> _What this task involves_: From the entries below, reproduce exactly the line containing "SERVO pin PWM: B14 -> A12", the line containing "LIGHT pin GND: none -> GND", and every line in between, with nothing added.

> _Records provided_:
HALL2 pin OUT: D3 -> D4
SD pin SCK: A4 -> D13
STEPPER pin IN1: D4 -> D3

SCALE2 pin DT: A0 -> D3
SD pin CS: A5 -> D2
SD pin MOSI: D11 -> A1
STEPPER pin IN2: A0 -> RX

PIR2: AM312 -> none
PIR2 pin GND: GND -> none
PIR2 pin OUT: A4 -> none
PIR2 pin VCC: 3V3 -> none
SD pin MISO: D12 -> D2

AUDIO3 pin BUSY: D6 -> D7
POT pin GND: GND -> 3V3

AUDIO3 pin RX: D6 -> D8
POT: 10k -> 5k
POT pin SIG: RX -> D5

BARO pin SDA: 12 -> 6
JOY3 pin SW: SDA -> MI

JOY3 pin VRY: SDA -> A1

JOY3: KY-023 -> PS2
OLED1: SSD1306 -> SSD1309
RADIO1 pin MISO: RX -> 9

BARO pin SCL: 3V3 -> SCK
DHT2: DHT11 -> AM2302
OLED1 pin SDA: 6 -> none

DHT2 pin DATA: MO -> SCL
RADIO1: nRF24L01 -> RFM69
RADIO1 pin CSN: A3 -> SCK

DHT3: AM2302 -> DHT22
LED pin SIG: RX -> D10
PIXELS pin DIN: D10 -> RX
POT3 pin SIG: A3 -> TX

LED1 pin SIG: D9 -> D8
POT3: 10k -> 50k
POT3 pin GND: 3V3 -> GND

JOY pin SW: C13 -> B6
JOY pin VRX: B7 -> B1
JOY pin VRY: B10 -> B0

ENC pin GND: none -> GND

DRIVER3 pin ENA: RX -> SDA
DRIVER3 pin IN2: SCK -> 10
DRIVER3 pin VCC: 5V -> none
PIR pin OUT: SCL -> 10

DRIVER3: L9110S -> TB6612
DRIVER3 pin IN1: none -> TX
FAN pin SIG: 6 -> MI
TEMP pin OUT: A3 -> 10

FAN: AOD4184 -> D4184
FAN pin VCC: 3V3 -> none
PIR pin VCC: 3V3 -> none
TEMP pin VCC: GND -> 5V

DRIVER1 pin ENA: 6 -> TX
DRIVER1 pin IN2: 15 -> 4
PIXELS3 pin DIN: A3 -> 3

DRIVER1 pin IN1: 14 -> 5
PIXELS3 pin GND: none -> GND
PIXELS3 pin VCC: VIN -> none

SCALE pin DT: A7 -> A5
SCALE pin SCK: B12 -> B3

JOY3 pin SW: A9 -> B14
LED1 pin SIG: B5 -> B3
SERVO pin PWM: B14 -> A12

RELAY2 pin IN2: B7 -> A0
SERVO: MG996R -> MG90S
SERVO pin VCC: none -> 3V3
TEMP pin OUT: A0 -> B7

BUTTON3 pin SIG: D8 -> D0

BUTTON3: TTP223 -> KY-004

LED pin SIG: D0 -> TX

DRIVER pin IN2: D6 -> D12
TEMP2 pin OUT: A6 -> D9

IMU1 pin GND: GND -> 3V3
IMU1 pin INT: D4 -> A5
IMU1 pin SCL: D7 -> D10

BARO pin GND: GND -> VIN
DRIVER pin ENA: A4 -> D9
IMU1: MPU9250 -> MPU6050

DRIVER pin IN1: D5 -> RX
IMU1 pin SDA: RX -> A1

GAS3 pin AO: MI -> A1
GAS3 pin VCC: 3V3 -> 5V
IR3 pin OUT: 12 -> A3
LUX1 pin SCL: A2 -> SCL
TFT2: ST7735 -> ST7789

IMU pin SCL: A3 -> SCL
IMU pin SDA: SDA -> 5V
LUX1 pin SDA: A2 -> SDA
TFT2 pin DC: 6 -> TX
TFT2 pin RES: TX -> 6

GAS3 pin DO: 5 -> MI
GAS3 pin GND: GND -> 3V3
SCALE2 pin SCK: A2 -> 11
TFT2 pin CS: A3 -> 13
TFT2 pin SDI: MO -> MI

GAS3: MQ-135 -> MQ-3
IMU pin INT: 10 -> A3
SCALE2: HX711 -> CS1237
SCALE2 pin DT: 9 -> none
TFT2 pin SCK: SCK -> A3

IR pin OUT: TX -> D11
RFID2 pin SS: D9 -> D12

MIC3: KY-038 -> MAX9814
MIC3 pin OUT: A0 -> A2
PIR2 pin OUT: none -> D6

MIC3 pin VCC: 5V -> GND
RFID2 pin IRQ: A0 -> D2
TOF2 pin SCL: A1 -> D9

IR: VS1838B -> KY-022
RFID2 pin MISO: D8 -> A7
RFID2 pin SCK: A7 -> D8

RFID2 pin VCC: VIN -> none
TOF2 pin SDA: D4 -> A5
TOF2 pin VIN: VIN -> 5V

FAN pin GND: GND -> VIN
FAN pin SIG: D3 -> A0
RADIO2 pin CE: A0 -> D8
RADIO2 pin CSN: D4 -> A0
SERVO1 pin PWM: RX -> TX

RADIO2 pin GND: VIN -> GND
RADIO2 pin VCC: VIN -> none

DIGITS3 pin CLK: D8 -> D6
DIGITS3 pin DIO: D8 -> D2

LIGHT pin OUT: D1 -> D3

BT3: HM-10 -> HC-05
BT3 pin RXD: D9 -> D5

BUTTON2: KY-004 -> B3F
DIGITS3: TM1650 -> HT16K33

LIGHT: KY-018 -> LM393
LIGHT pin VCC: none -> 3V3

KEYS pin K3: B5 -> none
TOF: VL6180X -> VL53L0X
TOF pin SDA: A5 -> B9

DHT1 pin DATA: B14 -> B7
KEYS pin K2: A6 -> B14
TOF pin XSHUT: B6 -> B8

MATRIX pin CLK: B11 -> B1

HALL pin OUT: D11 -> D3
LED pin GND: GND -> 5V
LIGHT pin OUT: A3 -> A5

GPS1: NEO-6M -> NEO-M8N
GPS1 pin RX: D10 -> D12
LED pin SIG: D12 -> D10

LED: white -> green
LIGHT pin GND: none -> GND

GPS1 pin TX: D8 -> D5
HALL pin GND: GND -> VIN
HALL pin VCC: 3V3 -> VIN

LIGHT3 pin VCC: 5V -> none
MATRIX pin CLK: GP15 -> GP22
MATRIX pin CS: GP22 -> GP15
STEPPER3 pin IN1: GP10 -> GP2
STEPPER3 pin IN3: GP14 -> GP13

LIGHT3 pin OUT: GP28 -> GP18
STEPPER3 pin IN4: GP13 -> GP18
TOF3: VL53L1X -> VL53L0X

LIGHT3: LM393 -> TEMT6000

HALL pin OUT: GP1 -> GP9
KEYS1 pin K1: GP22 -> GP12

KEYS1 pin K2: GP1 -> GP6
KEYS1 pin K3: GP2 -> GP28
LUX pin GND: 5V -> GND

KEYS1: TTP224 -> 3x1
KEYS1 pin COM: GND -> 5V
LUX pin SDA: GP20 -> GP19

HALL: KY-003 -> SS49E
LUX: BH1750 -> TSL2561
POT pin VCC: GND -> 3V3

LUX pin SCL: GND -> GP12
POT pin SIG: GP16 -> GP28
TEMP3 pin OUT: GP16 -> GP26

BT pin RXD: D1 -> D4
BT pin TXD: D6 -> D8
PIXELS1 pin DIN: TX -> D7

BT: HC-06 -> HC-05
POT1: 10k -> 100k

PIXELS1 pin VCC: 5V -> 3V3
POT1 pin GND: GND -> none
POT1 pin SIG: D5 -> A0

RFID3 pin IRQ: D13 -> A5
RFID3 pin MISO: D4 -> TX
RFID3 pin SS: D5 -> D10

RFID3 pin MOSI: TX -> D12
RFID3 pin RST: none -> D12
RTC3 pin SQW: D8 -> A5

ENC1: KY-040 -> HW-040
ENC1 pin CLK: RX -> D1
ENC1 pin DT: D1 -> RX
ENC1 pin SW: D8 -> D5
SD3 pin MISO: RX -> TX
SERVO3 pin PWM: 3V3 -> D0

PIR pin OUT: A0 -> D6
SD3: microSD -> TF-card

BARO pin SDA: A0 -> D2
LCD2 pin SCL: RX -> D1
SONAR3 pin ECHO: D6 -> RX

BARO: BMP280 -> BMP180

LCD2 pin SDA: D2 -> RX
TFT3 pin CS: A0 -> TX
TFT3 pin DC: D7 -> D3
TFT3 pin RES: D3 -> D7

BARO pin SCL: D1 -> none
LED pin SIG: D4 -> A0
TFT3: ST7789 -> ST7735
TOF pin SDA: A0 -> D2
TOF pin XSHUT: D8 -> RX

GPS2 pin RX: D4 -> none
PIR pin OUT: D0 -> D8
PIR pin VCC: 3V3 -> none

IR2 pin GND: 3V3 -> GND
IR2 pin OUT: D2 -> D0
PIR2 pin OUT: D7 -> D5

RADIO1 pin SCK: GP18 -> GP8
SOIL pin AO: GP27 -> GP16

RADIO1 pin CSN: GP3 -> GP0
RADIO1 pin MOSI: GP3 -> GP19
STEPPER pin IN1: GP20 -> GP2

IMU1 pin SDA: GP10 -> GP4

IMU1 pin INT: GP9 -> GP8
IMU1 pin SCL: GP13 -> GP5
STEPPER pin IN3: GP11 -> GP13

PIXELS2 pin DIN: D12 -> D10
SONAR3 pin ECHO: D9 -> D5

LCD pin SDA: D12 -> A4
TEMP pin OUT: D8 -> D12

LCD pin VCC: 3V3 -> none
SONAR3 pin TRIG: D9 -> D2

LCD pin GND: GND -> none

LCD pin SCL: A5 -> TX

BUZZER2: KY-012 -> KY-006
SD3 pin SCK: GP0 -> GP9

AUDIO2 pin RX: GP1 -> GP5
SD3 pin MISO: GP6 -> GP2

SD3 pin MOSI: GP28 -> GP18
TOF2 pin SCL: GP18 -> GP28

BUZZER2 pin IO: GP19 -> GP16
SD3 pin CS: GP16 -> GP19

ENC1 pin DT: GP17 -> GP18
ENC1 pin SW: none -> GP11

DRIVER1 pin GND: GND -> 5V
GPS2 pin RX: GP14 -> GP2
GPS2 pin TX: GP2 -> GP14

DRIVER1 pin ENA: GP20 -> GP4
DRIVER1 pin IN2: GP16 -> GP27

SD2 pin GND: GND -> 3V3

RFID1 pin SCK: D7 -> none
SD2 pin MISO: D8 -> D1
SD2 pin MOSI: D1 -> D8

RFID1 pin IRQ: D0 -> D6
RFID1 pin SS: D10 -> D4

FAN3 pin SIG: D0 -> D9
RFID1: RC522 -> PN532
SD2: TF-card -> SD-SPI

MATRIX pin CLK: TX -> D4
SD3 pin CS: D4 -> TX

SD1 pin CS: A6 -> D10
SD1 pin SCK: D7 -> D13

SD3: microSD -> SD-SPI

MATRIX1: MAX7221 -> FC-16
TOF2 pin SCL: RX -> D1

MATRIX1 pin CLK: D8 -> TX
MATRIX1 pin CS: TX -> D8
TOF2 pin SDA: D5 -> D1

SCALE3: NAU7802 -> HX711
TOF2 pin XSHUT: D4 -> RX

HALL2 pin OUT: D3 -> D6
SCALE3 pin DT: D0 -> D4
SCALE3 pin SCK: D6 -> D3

> _Exercise solution_:
SERVO pin PWM: B14 -> A12

RELAY2 pin IN2: B7 -> A0
SERVO: MG996R -> MG90S
SERVO pin VCC: none -> 3V3
TEMP pin OUT: A0 -> B7

BUTTON3 pin SIG: D8 -> D0

BUTTON3: TTP223 -> KY-004

LED pin SIG: D0 -> TX

DRIVER pin IN2: D6 -> D12
TEMP2 pin OUT: A6 -> D9

IMU1 pin GND: GND -> 3V3
IMU1 pin INT: D4 -> A5
IMU1 pin SCL: D7 -> D10

BARO pin GND: GND -> VIN
DRIVER pin ENA: A4 -> D9
IMU1: MPU9250 -> MPU6050

DRIVER pin IN1: D5 -> RX
IMU1 pin SDA: RX -> A1

GAS3 pin AO: MI -> A1
GAS3 pin VCC: 3V3 -> 5V
IR3 pin OUT: 12 -> A3
LUX1 pin SCL: A2 -> SCL
TFT2: ST7735 -> ST7789

IMU pin SCL: A3 -> SCL
IMU pin SDA: SDA -> 5V
LUX1 pin SDA: A2 -> SDA
TFT2 pin DC: 6 -> TX
TFT2 pin RES: TX -> 6

GAS3 pin DO: 5 -> MI
GAS3 pin GND: GND -> 3V3
SCALE2 pin SCK: A2 -> 11
TFT2 pin CS: A3 -> 13
TFT2 pin SDI: MO -> MI

GAS3: MQ-135 -> MQ-3
IMU pin INT: 10 -> A3
SCALE2: HX711 -> CS1237
SCALE2 pin DT: 9 -> none
TFT2 pin SCK: SCK -> A3

IR pin OUT: TX -> D11
RFID2 pin SS: D9 -> D12

MIC3: KY-038 -> MAX9814
MIC3 pin OUT: A0 -> A2
PIR2 pin OUT: none -> D6

MIC3 pin VCC: 5V -> GND
RFID2 pin IRQ: A0 -> D2
TOF2 pin SCL: A1 -> D9

IR: VS1838B -> KY-022
RFID2 pin MISO: D8 -> A7
RFID2 pin SCK: A7 -> D8

RFID2 pin VCC: VIN -> none
TOF2 pin SDA: D4 -> A5
TOF2 pin VIN: VIN -> 5V

FAN pin GND: GND -> VIN
FAN pin SIG: D3 -> A0
RADIO2 pin CE: A0 -> D8
RADIO2 pin CSN: D4 -> A0
SERVO1 pin PWM: RX -> TX

RADIO2 pin GND: VIN -> GND
RADIO2 pin VCC: VIN -> none

DIGITS3 pin CLK: D8 -> D6
DIGITS3 pin DIO: D8 -> D2

LIGHT pin OUT: D1 -> D3

BT3: HM-10 -> HC-05
BT3 pin RXD: D9 -> D5

BUTTON2: KY-004 -> B3F
DIGITS3: TM1650 -> HT16K33

LIGHT: KY-018 -> LM393
LIGHT pin VCC: none -> 3V3

KEYS pin K3: B5 -> none
TOF: VL6180X -> VL53L0X
TOF pin SDA: A5 -> B9

DHT1 pin DATA: B14 -> B7
KEYS pin K2: A6 -> B14
TOF pin XSHUT: B6 -> B8

MATRIX pin CLK: B11 -> B1

HALL pin OUT: D11 -> D3
LED pin GND: GND -> 5V
LIGHT pin OUT: A3 -> A5

GPS1: NEO-6M -> NEO-M8N
GPS1 pin RX: D10 -> D12
LED pin SIG: D12 -> D10

LED: white -> green
LIGHT pin GND: none -> GND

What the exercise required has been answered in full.